Change detection data:
----------------------------------------

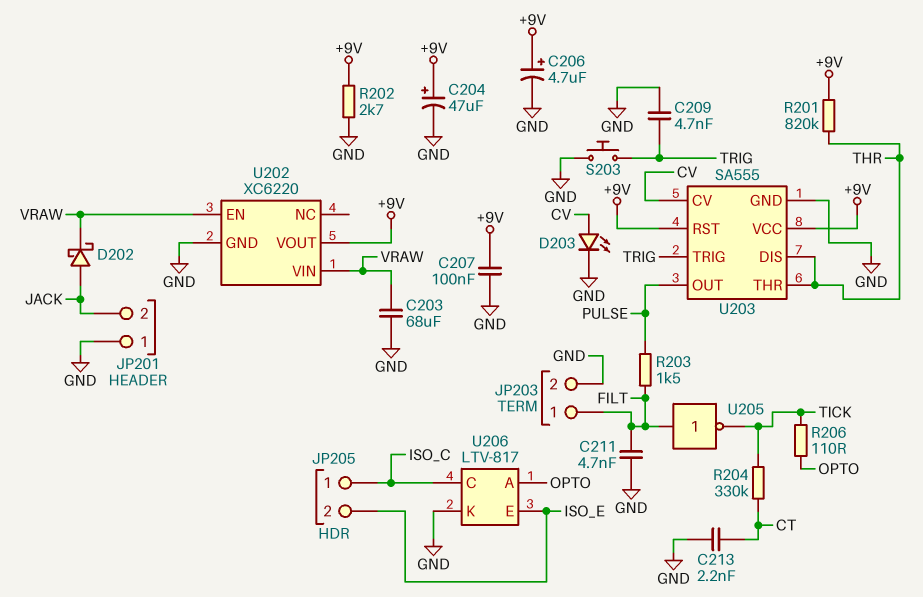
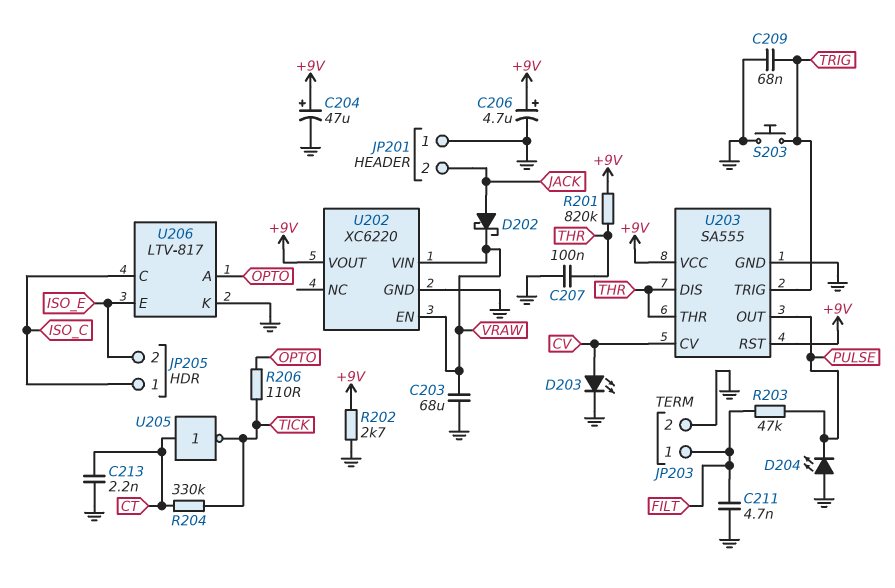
C207: 100nF (+9V, GND) -> 100nF (GND, THR)
C209: 4.7nF (GND, TRIG) -> 68nF (GND, TRIG)
D204: none -> LED (A GND, K PULSE)
R203: 1.5k (FILT, PULSE) -> 47k (FILT, PULSE)
U205: NOT (in FILT, out TICK) -> NOT (in CT, out TICK)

----------------------------------------

* [Exercise description] Your answer must be an exact transcription of the lines from the one containing "R203: 1.5k (FILT, PULSE) -> 47k (FILT, PULSE)" through the last line of the records above, and nothing else.

* [Your solution]
R203: 1.5k (FILT, PULSE) -> 47k (FILT, PULSE)
U205: NOT (in FILT, out TICK) -> NOT (in CT, out TICK)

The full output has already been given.